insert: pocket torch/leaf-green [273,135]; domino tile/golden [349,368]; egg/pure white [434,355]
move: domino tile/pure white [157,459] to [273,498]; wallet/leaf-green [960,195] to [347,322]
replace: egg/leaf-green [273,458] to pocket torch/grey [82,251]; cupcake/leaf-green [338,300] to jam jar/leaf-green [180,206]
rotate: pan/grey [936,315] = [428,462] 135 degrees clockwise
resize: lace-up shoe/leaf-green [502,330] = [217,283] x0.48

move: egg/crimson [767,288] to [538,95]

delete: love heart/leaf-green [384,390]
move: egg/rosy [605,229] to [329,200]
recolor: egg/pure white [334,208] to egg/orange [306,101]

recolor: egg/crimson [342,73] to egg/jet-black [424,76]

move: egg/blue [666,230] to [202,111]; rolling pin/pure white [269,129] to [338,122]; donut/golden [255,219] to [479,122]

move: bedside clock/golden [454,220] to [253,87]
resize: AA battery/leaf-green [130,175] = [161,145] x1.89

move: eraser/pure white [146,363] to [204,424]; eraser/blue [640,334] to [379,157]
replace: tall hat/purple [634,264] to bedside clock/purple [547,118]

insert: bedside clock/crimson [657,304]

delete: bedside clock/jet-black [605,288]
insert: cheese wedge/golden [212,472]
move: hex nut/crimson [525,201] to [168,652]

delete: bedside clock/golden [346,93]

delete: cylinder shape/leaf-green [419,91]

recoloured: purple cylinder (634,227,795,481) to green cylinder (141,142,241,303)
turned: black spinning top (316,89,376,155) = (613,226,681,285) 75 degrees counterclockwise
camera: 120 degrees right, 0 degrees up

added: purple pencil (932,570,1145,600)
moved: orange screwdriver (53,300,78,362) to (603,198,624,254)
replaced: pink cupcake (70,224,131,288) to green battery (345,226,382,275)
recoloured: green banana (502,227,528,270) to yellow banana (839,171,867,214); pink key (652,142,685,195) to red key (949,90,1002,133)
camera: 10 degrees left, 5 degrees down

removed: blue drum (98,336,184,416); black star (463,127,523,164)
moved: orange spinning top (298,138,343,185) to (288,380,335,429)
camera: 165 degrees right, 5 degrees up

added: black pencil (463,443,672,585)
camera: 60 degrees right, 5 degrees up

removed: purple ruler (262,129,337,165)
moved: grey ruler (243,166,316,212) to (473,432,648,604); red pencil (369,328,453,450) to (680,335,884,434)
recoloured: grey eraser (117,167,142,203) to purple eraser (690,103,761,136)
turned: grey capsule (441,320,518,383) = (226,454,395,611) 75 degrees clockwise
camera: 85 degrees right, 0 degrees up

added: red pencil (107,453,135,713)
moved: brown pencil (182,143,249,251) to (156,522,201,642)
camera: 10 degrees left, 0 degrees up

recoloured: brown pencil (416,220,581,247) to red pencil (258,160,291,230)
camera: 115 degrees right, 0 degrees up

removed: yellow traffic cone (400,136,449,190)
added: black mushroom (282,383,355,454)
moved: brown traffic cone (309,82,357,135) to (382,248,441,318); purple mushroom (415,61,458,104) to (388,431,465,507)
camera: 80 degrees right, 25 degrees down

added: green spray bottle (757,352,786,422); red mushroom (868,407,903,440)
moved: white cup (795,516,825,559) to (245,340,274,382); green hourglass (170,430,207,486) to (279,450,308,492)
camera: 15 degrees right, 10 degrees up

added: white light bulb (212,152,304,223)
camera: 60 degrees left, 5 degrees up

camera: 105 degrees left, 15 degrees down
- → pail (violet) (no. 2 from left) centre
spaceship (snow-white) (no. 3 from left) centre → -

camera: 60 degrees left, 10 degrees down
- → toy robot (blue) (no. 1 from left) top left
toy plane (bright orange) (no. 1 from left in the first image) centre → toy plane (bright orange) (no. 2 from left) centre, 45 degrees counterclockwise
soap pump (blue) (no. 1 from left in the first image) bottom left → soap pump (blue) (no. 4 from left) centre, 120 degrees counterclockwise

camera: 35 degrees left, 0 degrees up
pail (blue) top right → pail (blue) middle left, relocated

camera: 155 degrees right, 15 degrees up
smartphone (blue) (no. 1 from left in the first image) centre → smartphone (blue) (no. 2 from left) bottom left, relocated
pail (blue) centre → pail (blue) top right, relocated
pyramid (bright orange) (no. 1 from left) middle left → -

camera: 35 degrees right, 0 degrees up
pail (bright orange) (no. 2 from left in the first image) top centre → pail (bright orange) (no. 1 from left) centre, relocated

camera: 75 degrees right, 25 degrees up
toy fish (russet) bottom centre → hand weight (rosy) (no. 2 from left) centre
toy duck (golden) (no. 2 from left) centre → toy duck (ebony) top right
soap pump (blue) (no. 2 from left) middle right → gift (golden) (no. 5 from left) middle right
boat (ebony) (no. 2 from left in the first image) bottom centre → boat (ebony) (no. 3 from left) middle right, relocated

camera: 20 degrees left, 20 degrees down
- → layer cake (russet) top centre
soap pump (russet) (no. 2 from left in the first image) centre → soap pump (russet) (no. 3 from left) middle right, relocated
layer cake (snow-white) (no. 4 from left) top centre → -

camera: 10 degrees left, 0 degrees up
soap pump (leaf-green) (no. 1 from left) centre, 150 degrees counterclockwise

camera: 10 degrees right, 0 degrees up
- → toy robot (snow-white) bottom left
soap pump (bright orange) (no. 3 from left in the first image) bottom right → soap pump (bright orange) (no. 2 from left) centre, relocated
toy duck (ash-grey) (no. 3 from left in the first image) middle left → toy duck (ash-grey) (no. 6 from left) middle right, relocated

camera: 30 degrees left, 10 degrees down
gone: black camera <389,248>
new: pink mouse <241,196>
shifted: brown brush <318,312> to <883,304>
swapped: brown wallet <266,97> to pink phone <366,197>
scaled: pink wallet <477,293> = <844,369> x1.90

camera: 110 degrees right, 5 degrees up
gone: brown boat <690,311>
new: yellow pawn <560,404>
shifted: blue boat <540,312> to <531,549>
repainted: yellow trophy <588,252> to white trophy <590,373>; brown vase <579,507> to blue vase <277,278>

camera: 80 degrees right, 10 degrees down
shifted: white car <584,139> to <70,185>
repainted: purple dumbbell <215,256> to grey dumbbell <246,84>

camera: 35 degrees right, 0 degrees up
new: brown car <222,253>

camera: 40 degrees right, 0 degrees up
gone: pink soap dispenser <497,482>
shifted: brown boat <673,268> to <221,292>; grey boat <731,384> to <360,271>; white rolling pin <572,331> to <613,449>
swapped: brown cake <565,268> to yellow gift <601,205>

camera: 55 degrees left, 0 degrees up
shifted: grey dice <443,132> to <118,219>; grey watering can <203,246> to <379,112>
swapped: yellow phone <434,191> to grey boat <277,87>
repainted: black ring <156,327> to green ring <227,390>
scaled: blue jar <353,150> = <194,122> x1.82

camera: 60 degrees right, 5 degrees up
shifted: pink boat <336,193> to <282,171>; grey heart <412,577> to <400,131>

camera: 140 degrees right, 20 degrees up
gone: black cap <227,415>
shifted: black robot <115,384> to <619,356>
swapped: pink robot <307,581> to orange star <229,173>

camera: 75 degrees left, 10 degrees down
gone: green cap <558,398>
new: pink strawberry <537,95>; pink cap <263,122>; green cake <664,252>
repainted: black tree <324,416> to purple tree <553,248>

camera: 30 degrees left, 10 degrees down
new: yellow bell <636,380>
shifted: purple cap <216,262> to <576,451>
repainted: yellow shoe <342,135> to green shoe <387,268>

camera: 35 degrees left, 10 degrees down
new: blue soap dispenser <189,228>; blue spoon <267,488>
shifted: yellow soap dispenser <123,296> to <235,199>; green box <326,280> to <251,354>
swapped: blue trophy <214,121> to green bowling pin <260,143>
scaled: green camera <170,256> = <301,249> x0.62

========================

__EXERCISE__
Scan the listing above, and wherever a line holds the word "domino", copy it.

__OUTPUT OF THE TASK__
insert: pocket torch/leaf-green [273,135]; domino tile/golden [349,368]; egg/pure white [434,355]
move: domino tile/pure white [157,459] to [273,498]; wallet/leaf-green [960,195] to [347,322]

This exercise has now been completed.